### Data for processing ###

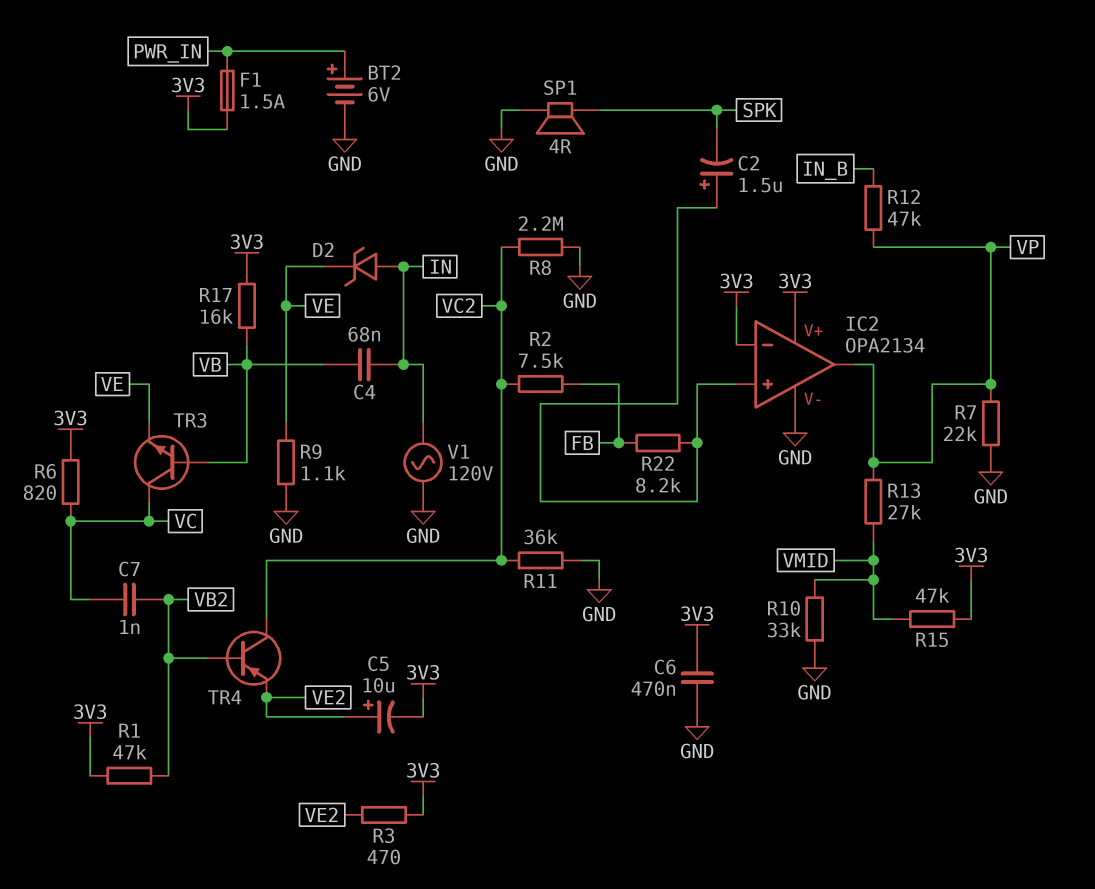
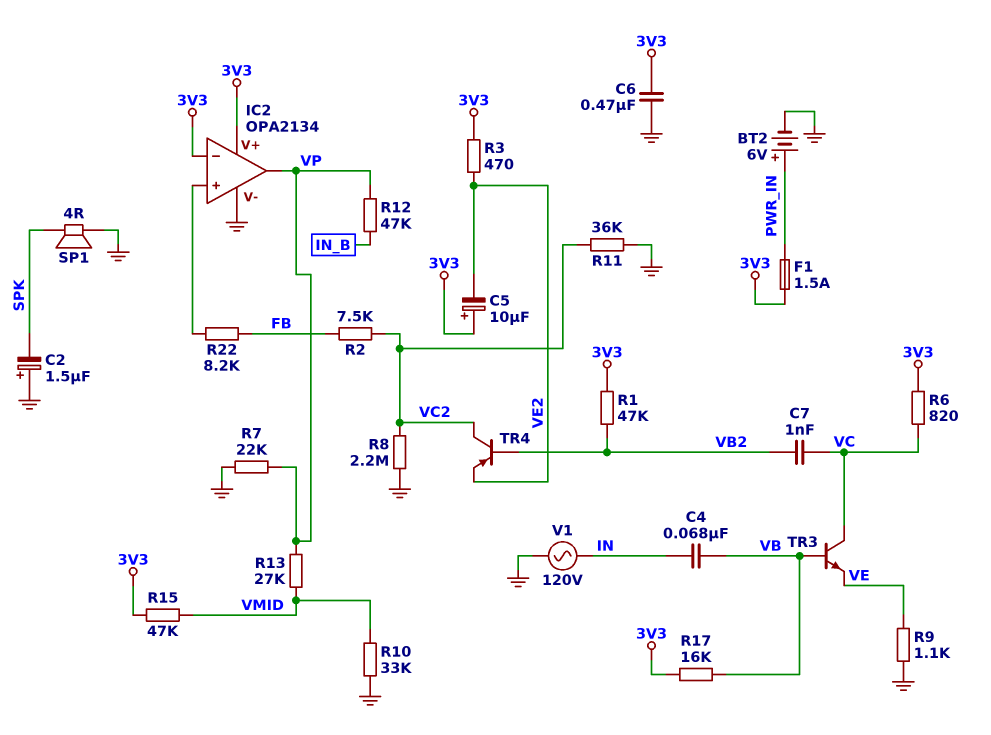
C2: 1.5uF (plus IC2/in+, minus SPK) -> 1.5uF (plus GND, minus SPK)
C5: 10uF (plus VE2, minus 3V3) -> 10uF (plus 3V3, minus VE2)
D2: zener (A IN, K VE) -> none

###
### Data for processing ###

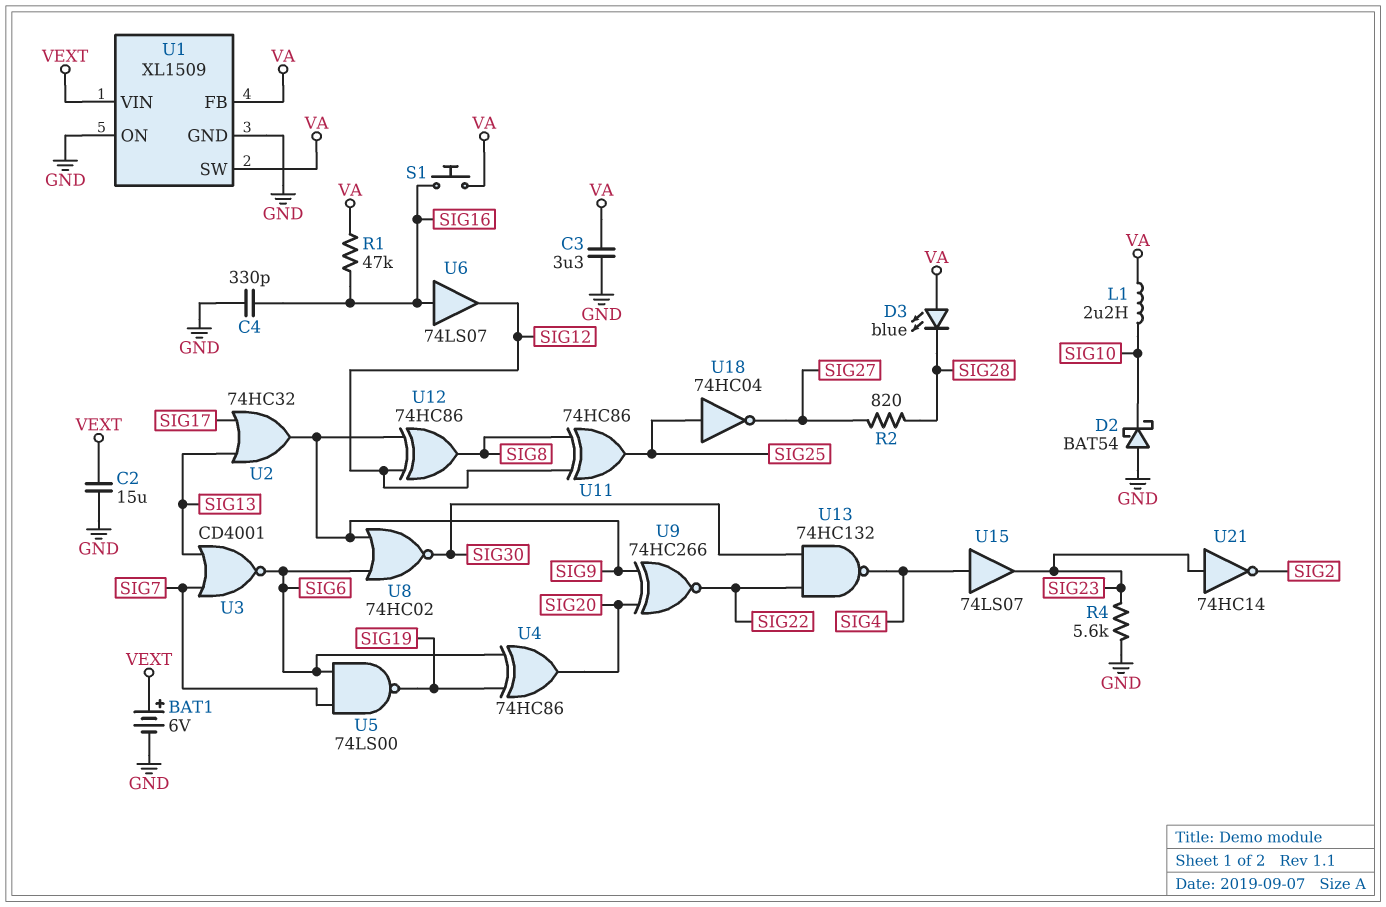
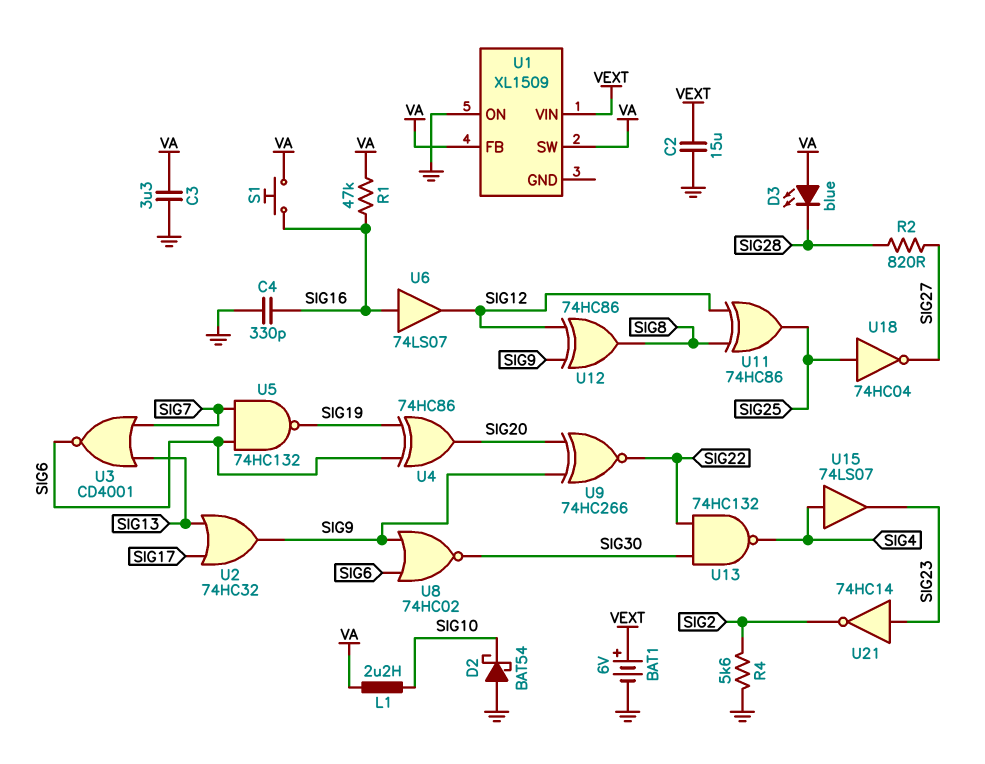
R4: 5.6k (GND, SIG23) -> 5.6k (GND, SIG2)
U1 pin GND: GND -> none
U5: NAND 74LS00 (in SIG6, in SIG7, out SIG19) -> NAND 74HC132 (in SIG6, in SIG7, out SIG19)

###

** What the exercise asks **
Everything from the line with "C2: 1.5uF (plus" through the line with "D2: zener (A IN, K VE) -> none" should be written out exactly as it appears above, end lines included, and nothing outside that range.

** Exercise output **
C2: 1.5uF (plus IC2/in+, minus SPK) -> 1.5uF (plus GND, minus SPK)
C5: 10uF (plus VE2, minus 3V3) -> 10uF (plus 3V3, minus VE2)
D2: zener (A IN, K VE) -> none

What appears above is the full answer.